What is needed:
Leaving out every picture, copy the lines of the material below exactly, from the line containing "J4 pin 3: GND -> VOL" through the line containing "V1: 1.8V (plus".

Dataset excerpts:
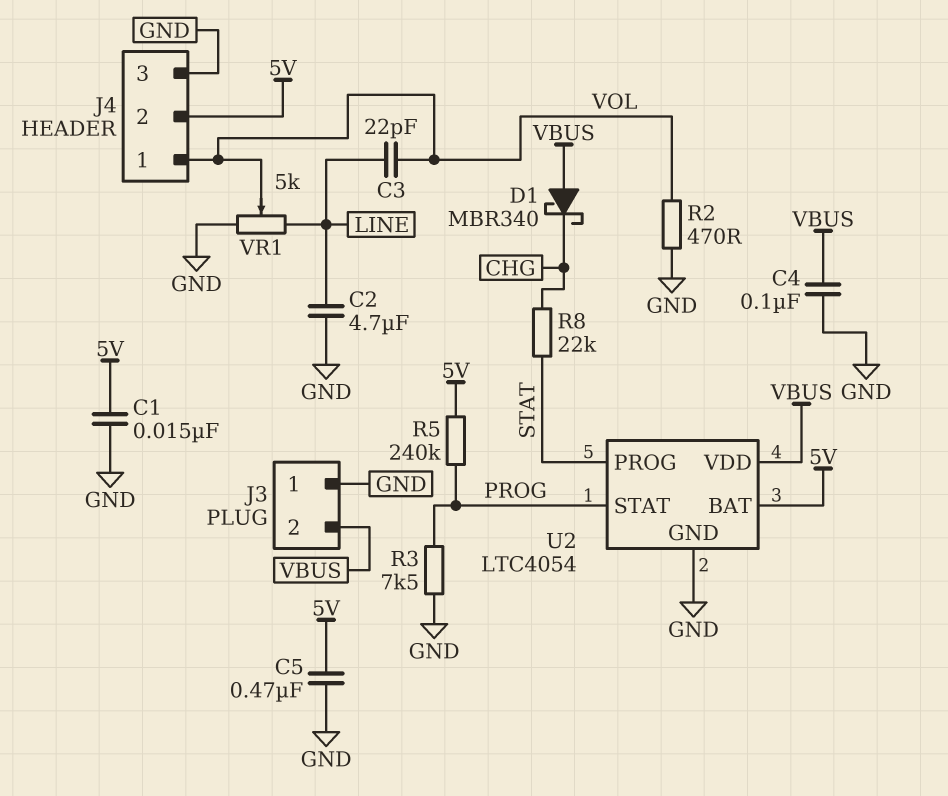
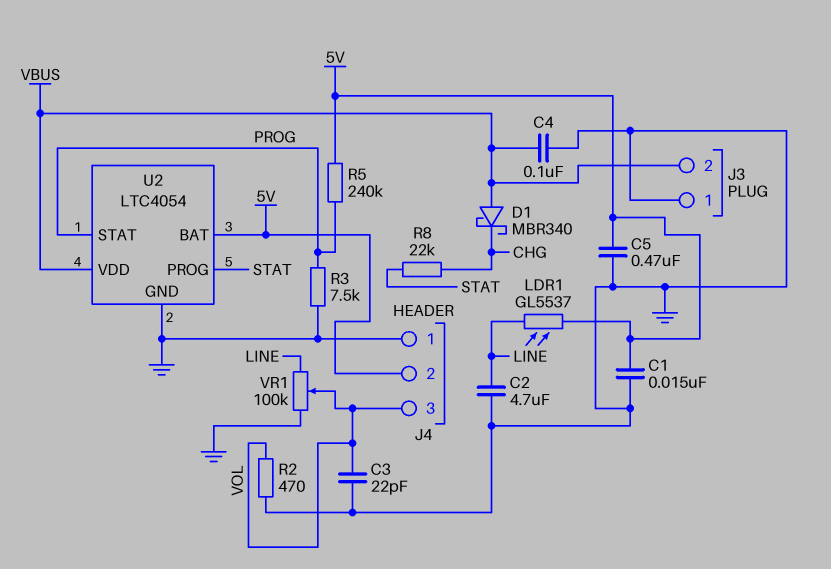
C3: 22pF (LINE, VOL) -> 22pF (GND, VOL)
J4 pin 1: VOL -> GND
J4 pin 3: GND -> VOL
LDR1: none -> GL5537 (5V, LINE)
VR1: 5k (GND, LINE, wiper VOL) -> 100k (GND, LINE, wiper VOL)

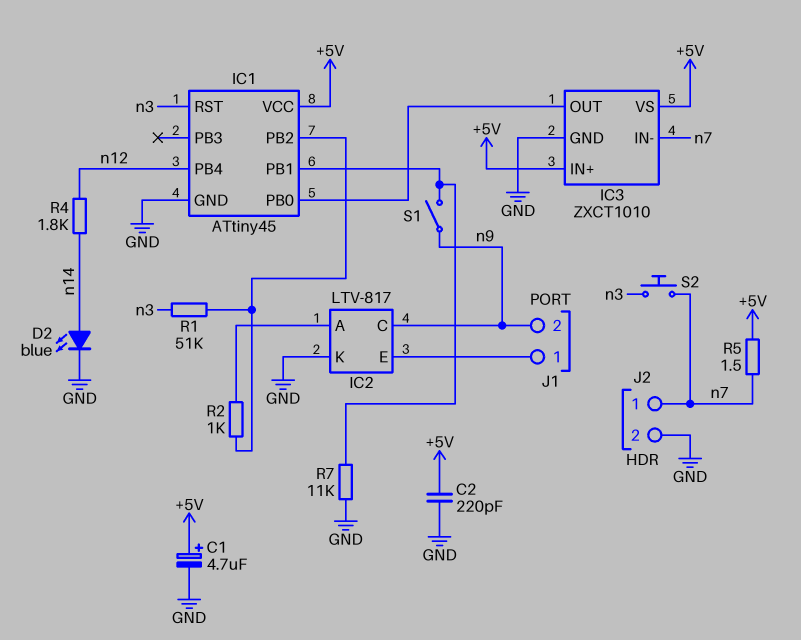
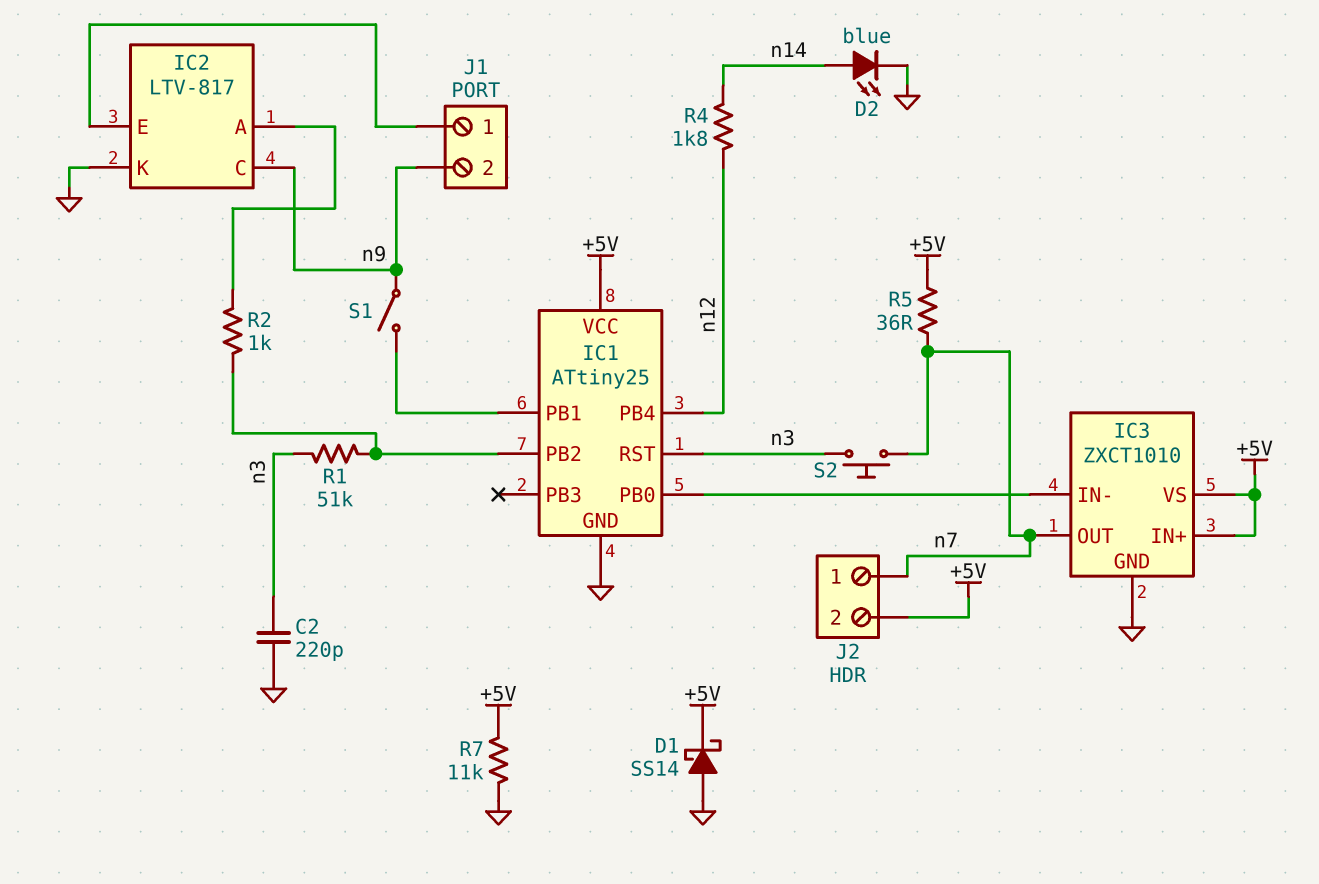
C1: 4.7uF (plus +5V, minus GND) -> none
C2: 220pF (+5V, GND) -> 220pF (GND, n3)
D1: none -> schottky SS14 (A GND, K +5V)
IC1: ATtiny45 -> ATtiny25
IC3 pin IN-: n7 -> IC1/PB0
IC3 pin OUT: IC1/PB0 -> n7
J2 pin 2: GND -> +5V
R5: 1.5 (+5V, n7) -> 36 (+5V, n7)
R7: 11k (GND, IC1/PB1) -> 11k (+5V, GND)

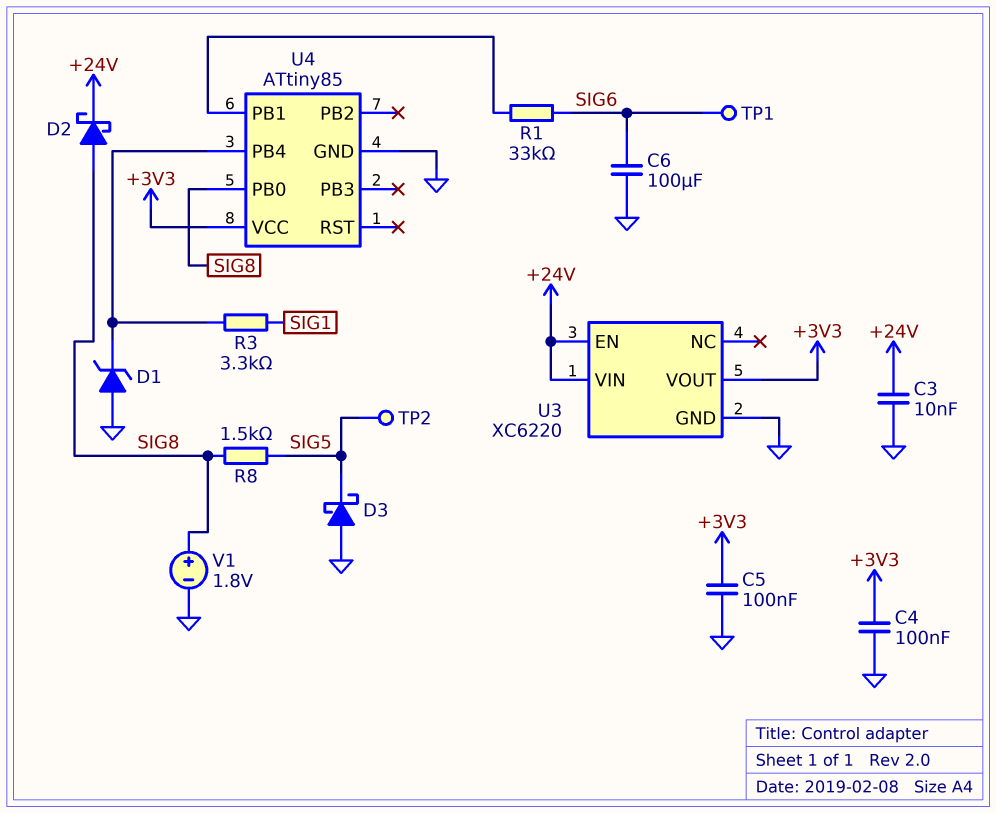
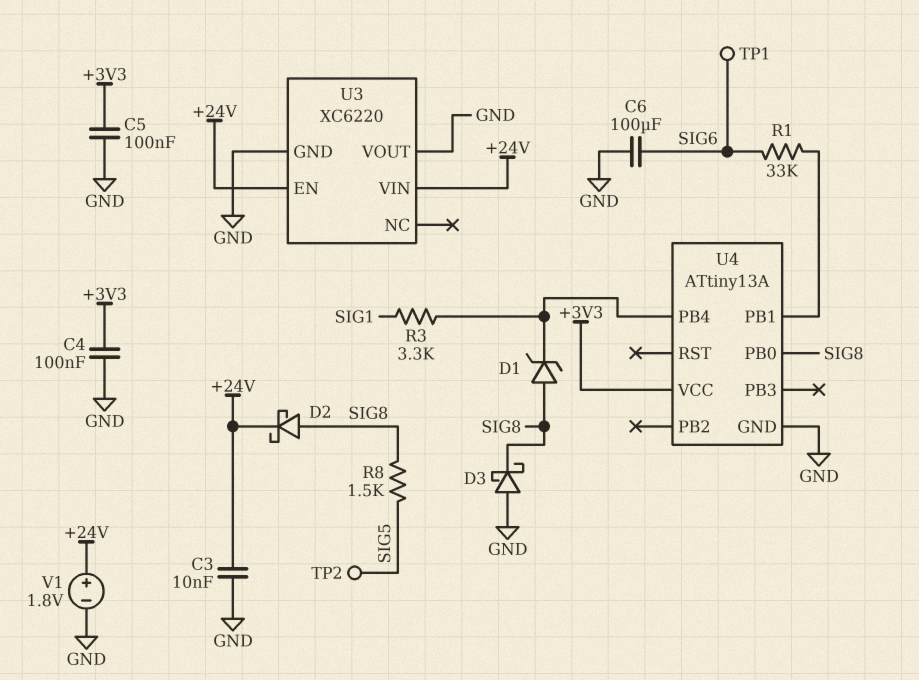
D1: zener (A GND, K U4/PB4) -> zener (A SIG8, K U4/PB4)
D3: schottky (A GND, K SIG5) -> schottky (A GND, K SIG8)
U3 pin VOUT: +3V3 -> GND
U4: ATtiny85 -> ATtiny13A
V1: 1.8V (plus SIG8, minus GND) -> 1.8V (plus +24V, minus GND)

* * *

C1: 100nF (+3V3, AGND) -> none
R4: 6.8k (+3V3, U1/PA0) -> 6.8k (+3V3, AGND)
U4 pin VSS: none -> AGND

Answer box:
J4 pin 3: GND -> VOL
LDR1: none -> GL5537 (5V, LINE)
VR1: 5k (GND, LINE, wiper VOL) -> 100k (GND, LINE, wiper VOL)

C1: 4.7uF (plus +5V, minus GND) -> none
C2: 220pF (+5V, GND) -> 220pF (GND, n3)
D1: none -> schottky SS14 (A GND, K +5V)
IC1: ATtiny45 -> ATtiny25
IC3 pin IN-: n7 -> IC1/PB0
IC3 pin OUT: IC1/PB0 -> n7
J2 pin 2: GND -> +5V
R5: 1.5 (+5V, n7) -> 36 (+5V, n7)
R7: 11k (GND, IC1/PB1) -> 11k (+5V, GND)

D1: zener (A GND, K U4/PB4) -> zener (A SIG8, K U4/PB4)
D3: schottky (A GND, K SIG5) -> schottky (A GND, K SIG8)
U3 pin VOUT: +3V3 -> GND
U4: ATtiny85 -> ATtiny13A
V1: 1.8V (plus SIG8, minus GND) -> 1.8V (plus +24V, minus GND)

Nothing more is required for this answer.